[Opening RECORD EXCERPTS section]

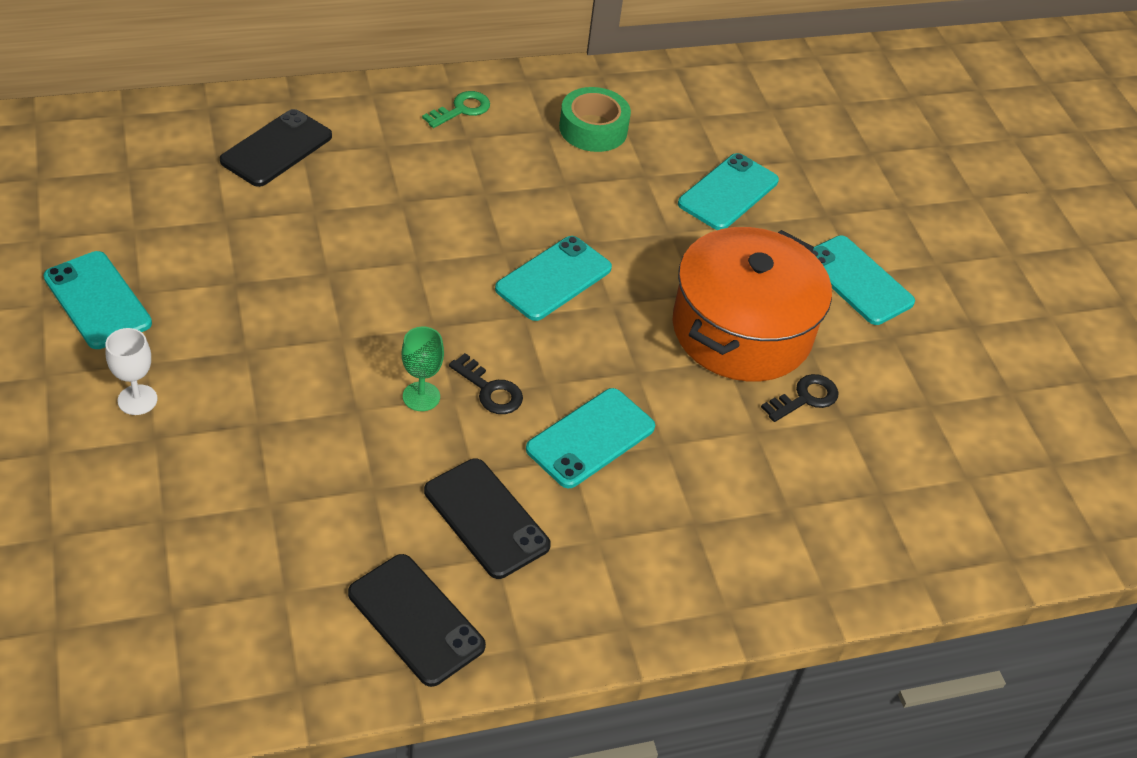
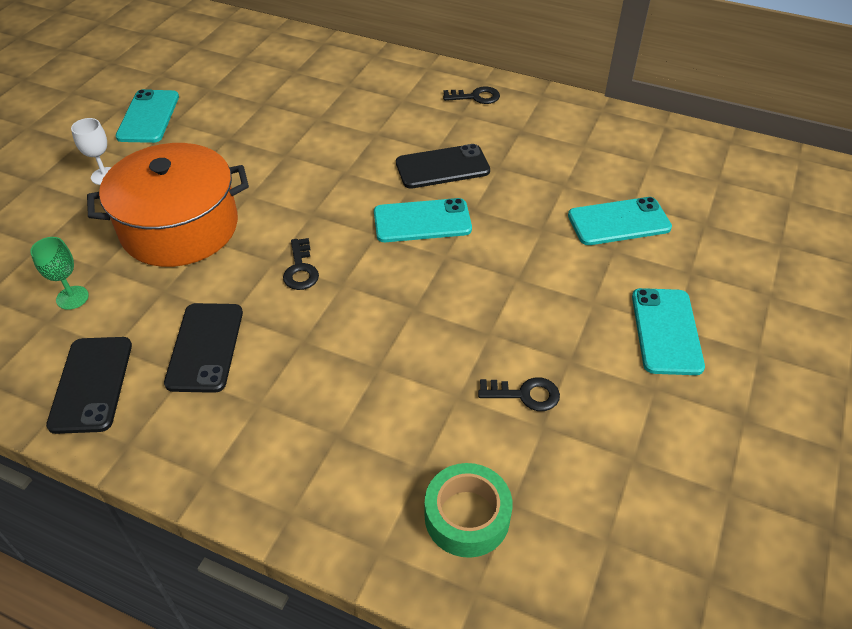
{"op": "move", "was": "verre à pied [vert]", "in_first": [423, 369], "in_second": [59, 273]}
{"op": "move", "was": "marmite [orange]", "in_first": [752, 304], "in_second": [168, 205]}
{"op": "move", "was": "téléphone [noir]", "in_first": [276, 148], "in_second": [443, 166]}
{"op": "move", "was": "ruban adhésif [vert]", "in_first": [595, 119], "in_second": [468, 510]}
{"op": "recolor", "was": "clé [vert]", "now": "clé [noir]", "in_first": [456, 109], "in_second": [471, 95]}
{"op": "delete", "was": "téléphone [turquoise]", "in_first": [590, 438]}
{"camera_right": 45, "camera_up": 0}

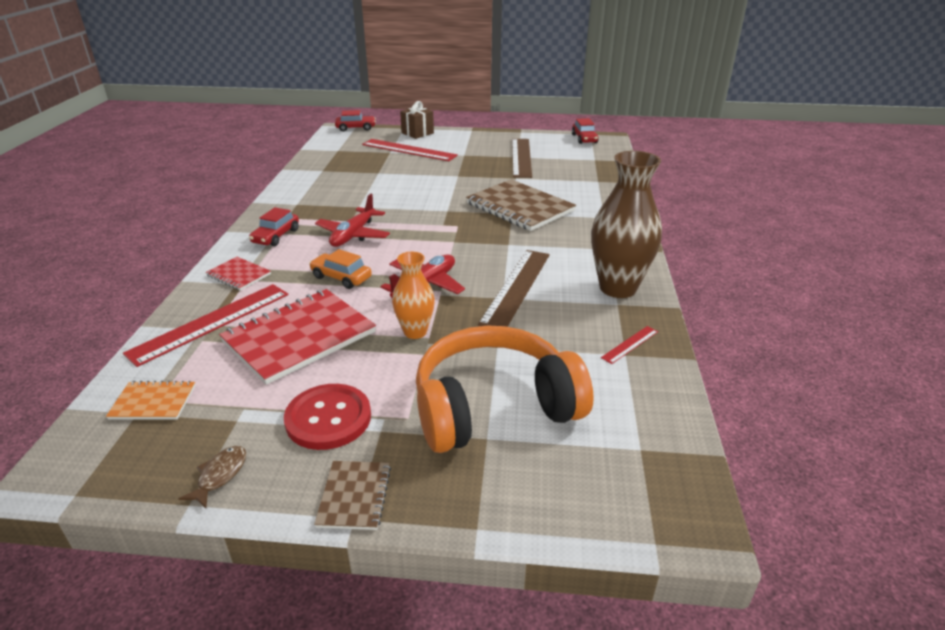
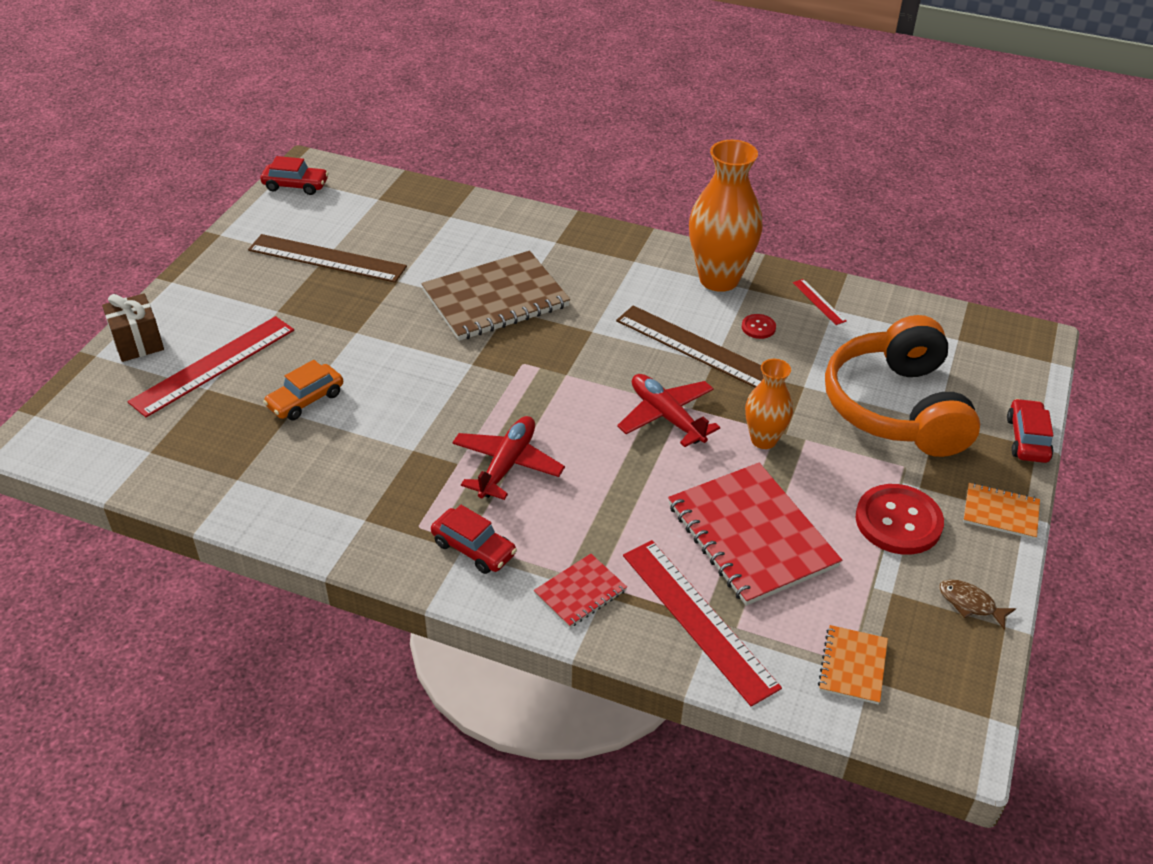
{"op": "move", "was": "voiture [orange]", "in_first": [340, 269], "in_second": [303, 390]}
{"op": "rotate", "was": "avion [rouge]", "in_first": [352, 220], "in_second": [508, 458], "clockwise": -105}
{"op": "recolor", "was": "vase [marron]", "now": "vase [orange]", "in_first": [626, 224], "in_second": [725, 216]}
{"op": "insert", "now": "bouton [rouge]", "in_second": [759, 326]}
{"op": "recolor", "was": "carnet [marron]", "now": "carnet [orange]", "in_first": [352, 495], "in_second": [1001, 511]}
{"op": "move", "was": "voiture [rouge]", "in_first": [355, 120], "in_second": [1030, 431]}
{"camera_right": -75, "camera_up": 10}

[Closing RECORD EXCERPTS section]

#### TASK TO COMPLETE
Output the records above exactly, leaving out pictures.

#### RESPONSE AREA
{"op": "move", "was": "verre à pied [vert]", "in_first": [423, 369], "in_second": [59, 273]}
{"op": "move", "was": "marmite [orange]", "in_first": [752, 304], "in_second": [168, 205]}
{"op": "move", "was": "téléphone [noir]", "in_first": [276, 148], "in_second": [443, 166]}
{"op": "move", "was": "ruban adhésif [vert]", "in_first": [595, 119], "in_second": [468, 510]}
{"op": "recolor", "was": "clé [vert]", "now": "clé [noir]", "in_first": [456, 109], "in_second": [471, 95]}
{"op": "delete", "was": "téléphone [turquoise]", "in_first": [590, 438]}
{"camera_right": 45, "camera_up": 0}

{"op": "move", "was": "voiture [orange]", "in_first": [340, 269], "in_second": [303, 390]}
{"op": "rotate", "was": "avion [rouge]", "in_first": [352, 220], "in_second": [508, 458], "clockwise": -105}
{"op": "recolor", "was": "vase [marron]", "now": "vase [orange]", "in_first": [626, 224], "in_second": [725, 216]}
{"op": "insert", "now": "bouton [rouge]", "in_second": [759, 326]}
{"op": "recolor", "was": "carnet [marron]", "now": "carnet [orange]", "in_first": [352, 495], "in_second": [1001, 511]}
{"op": "move", "was": "voiture [rouge]", "in_first": [355, 120], "in_second": [1030, 431]}
{"camera_right": -75, "camera_up": 10}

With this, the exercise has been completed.